*** Opening DATA FOR THE TASK ***

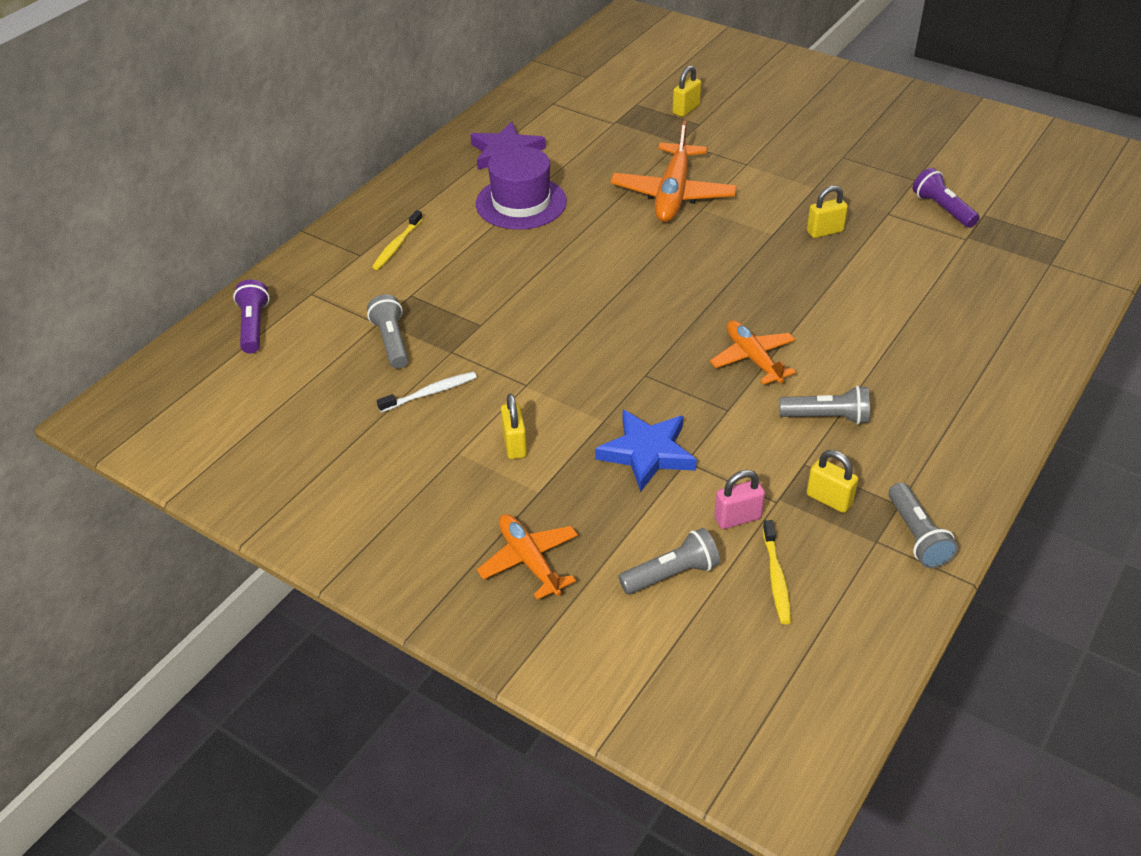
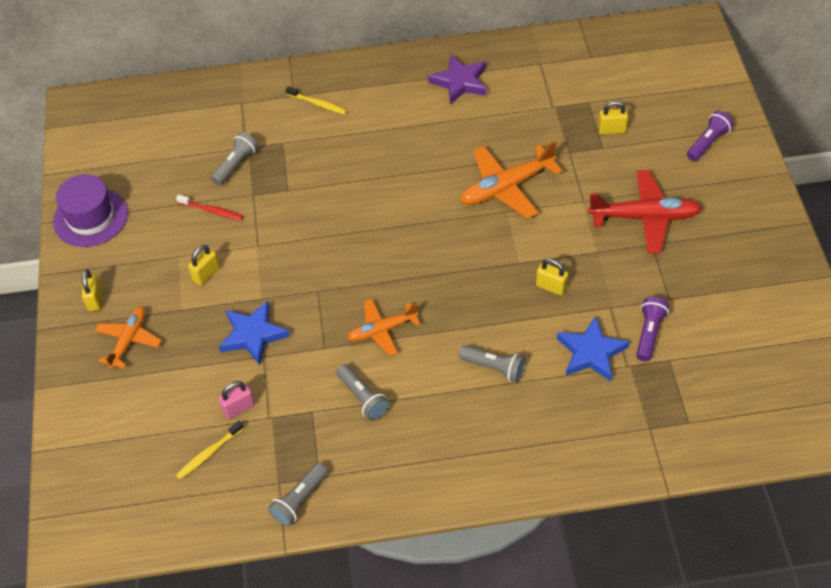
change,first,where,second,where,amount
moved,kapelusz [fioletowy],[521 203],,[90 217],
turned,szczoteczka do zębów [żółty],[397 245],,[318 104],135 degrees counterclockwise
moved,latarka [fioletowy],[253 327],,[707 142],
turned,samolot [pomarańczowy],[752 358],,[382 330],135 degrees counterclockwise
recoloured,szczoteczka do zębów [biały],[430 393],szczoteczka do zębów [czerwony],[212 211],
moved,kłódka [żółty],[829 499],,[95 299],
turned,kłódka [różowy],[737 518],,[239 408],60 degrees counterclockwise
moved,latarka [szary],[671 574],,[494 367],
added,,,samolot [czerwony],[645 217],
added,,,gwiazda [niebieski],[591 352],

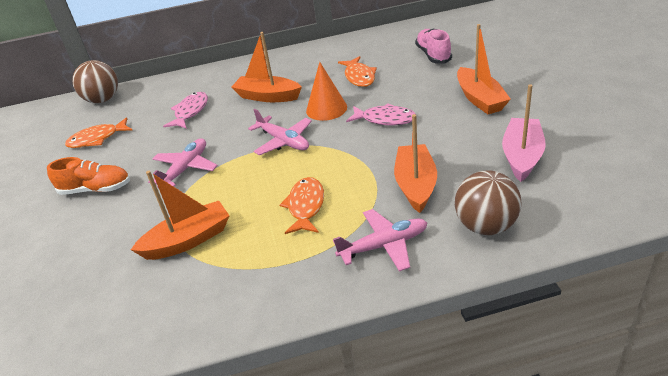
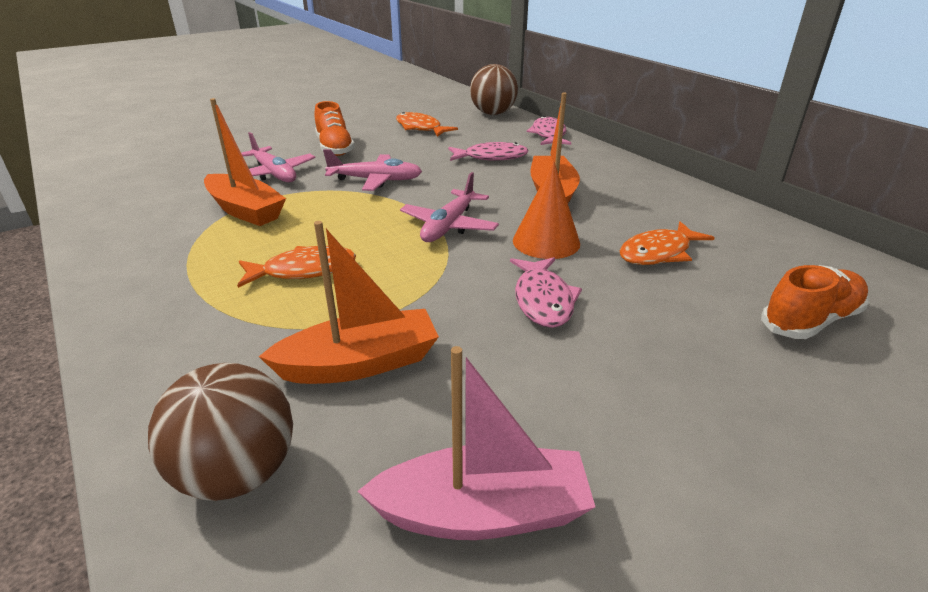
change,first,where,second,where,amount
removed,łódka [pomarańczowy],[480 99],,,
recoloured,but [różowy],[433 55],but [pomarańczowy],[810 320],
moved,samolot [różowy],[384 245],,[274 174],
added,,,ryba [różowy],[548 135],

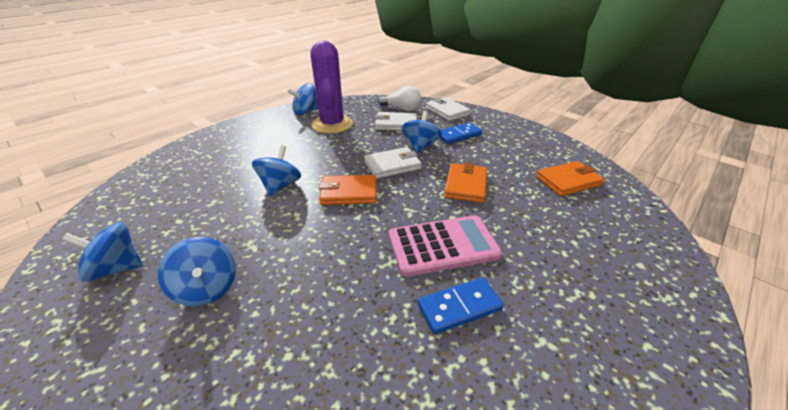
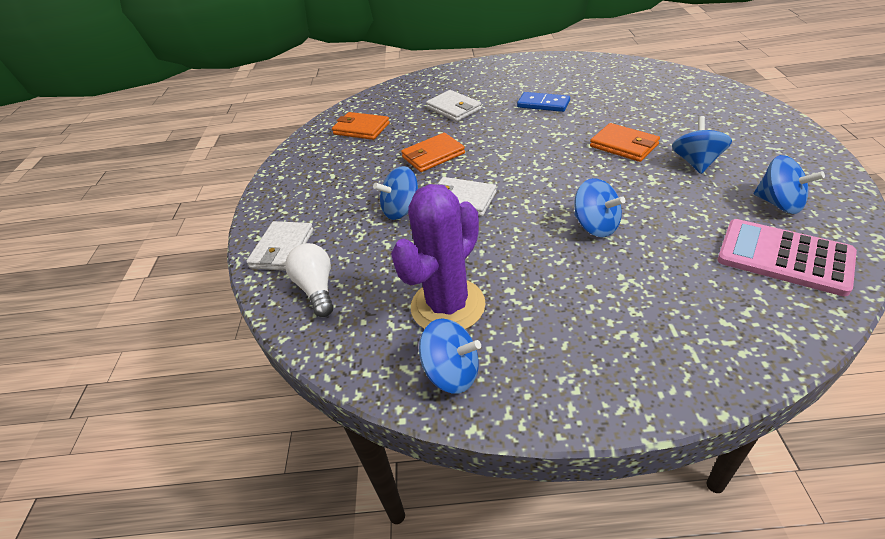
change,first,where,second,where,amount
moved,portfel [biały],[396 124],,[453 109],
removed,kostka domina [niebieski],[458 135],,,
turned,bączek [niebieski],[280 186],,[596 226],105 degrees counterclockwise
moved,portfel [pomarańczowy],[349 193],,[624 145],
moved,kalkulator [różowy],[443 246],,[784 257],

*** Closing DATA FOR THE TASK ***

Print again the lines of the entries above that fall between the line holding "turned,szczoteczka do zębów" and the line holding "moved,kłódka [żółty],[829 499],,[95", inclusive, exactly as they stand.

turned,szczoteczka do zębów [żółty],[397 245],,[318 104],135 degrees counterclockwise
moved,latarka [fioletowy],[253 327],,[707 142],
turned,samolot [pomarańczowy],[752 358],,[382 330],135 degrees counterclockwise
recoloured,szczoteczka do zębów [biały],[430 393],szczoteczka do zębów [czerwony],[212 211],
moved,kłódka [żółty],[829 499],,[95 299],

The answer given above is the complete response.